#### [MATERIAL TO PROCESS]
=======

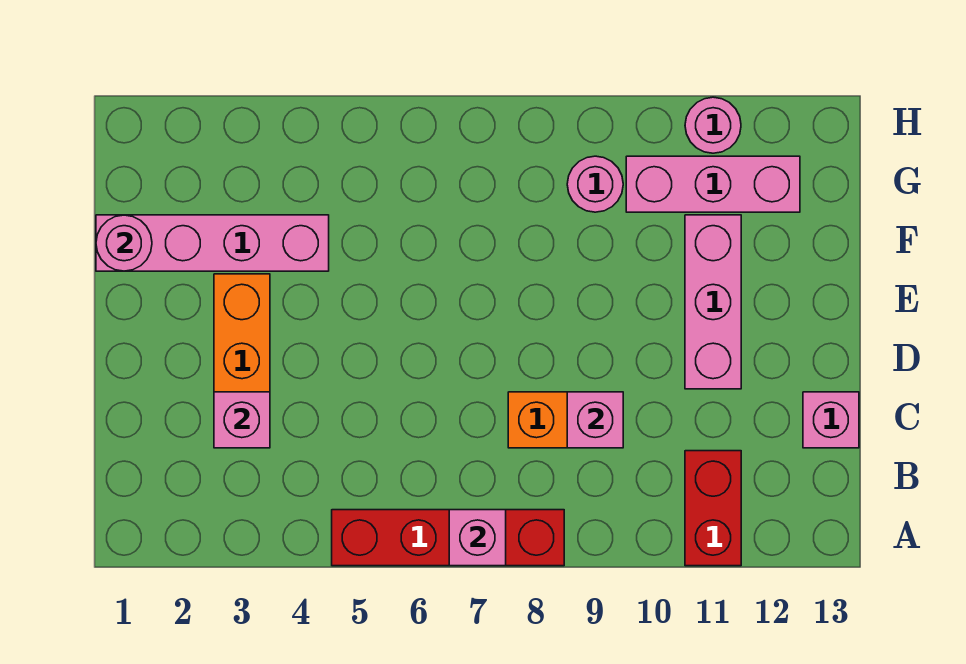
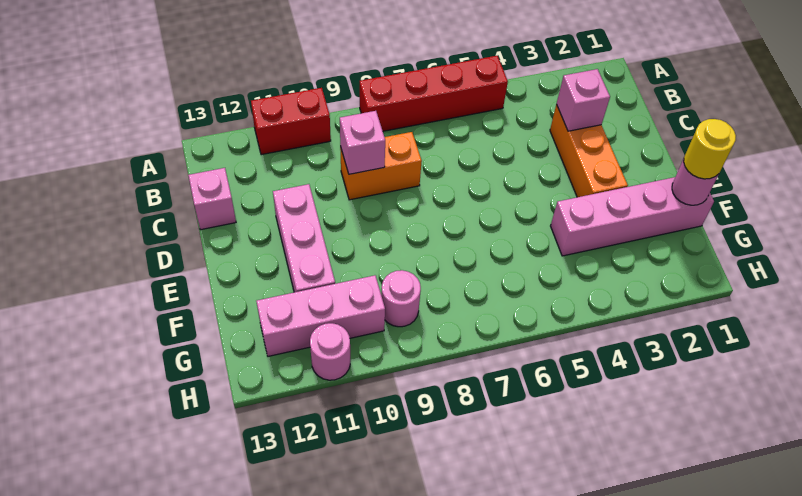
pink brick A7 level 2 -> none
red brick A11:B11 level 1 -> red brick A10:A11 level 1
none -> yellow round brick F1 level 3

=======

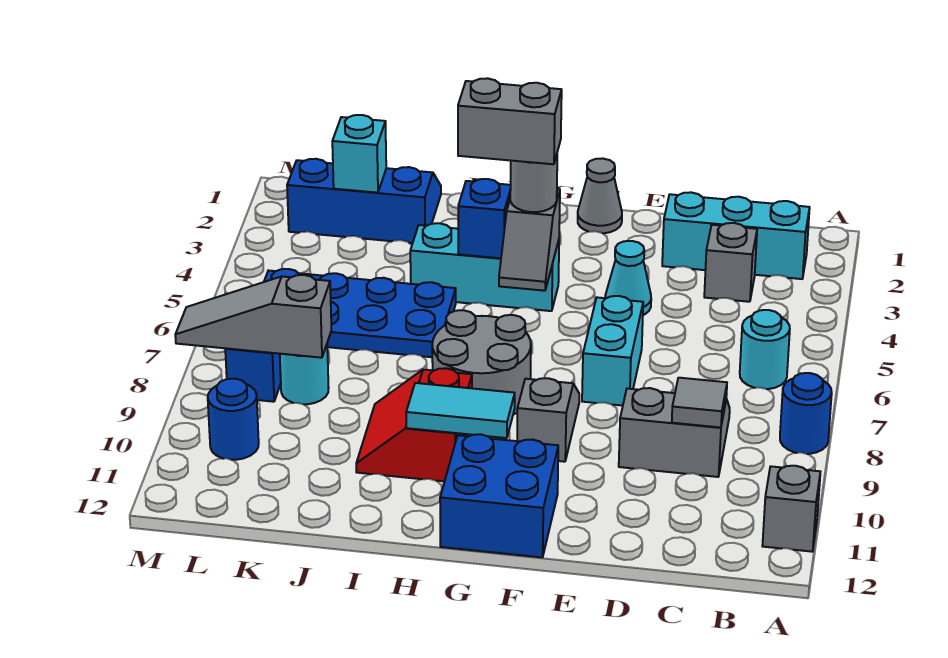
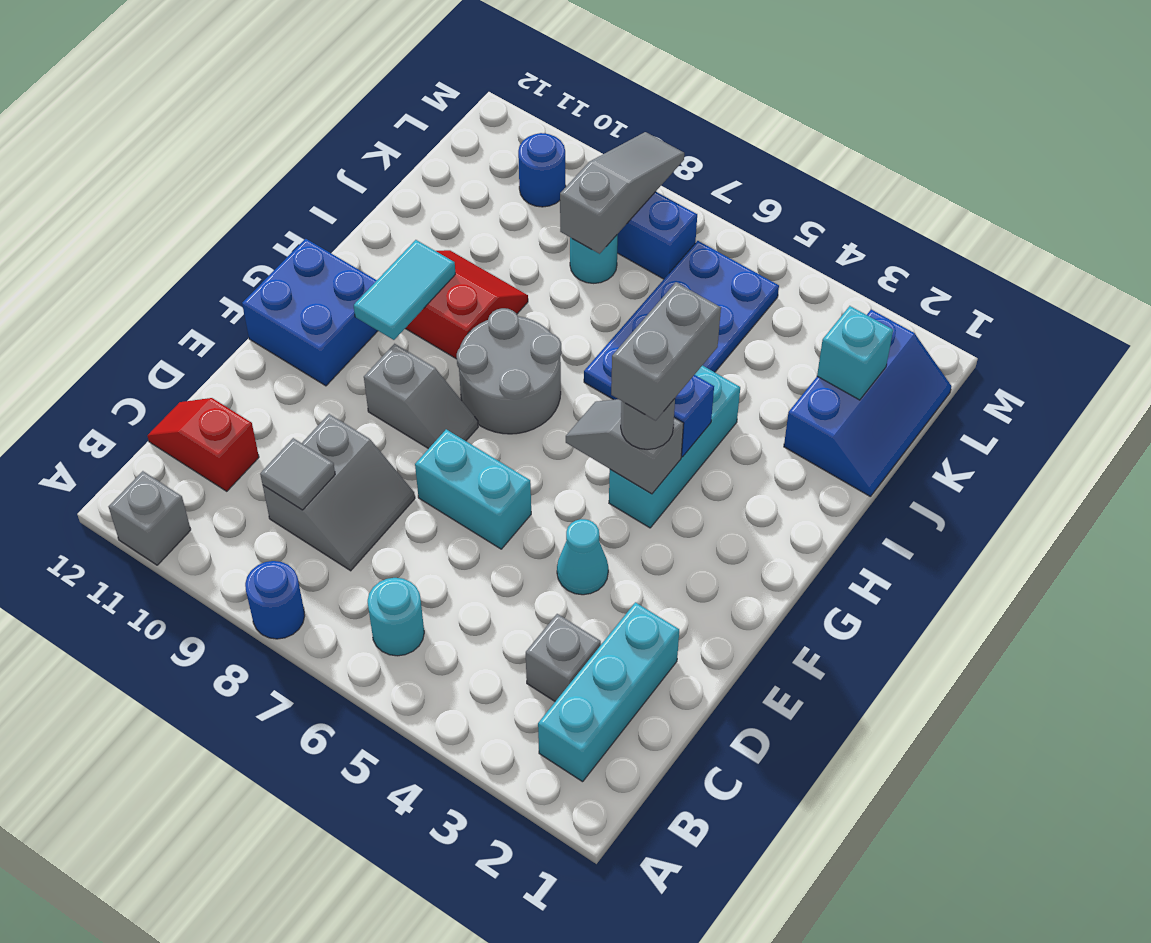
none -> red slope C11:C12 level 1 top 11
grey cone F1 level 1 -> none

=======

#### [WHAT THE TASK ASKS]
If a line in the listing holds the word "none", copy it out.

#### [SOLUTION]
pink brick A7 level 2 -> none
none -> yellow round brick F1 level 3
none -> red slope C11:C12 level 1 top 11
grey cone F1 level 1 -> none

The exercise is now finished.